[[ Source data open ]]
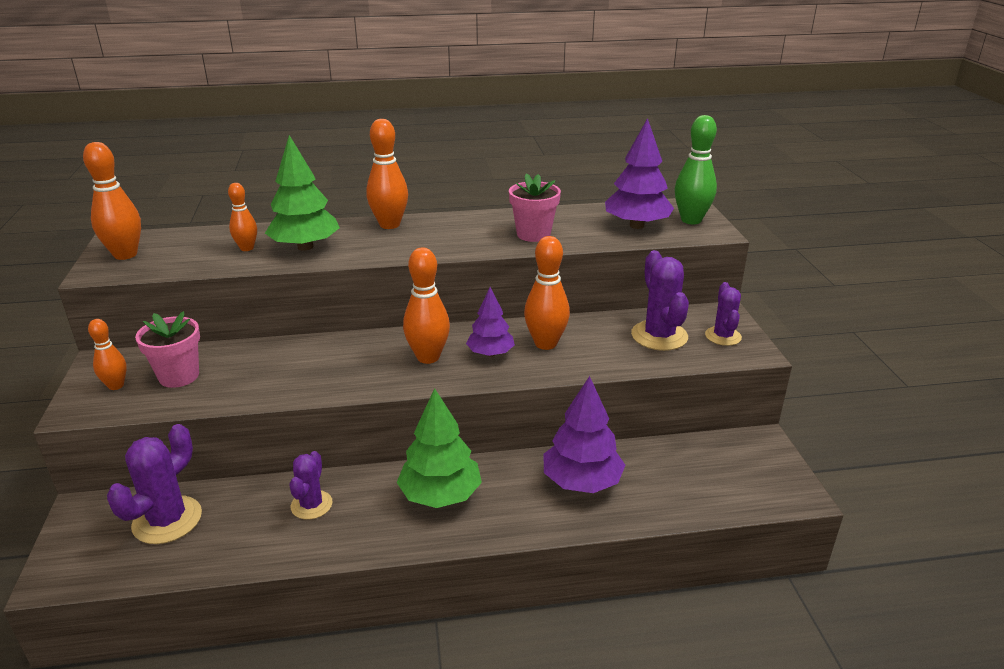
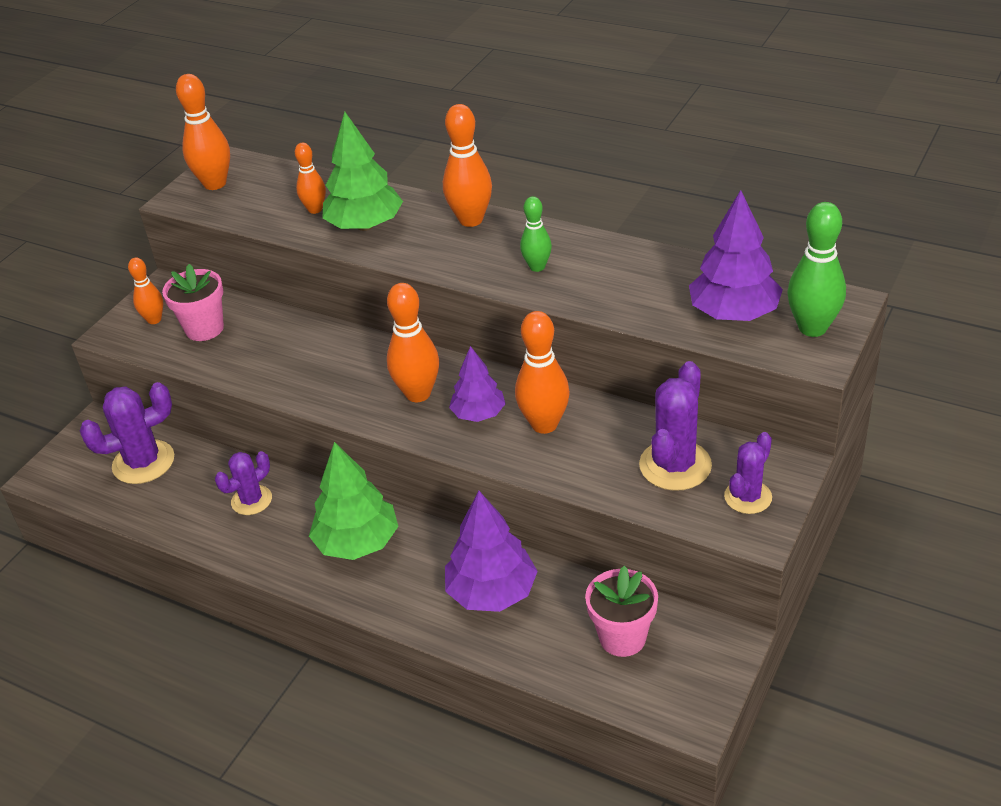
camera: 40 degrees right, 10 degrees up
(475, 236) = (537, 267): none -> green bowling pin
(533, 234) = (600, 286): pink flower pot -> pink flower pot (622, 637)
[[ Source data closed ]]
• _Problem_
Could you give the listing again exactly, minus its pictures?

• _Result of this task_
camera: 40 degrees right, 10 degrees up
(475, 236) = (537, 267): none -> green bowling pin
(533, 234) = (600, 286): pink flower pot -> pink flower pot (622, 637)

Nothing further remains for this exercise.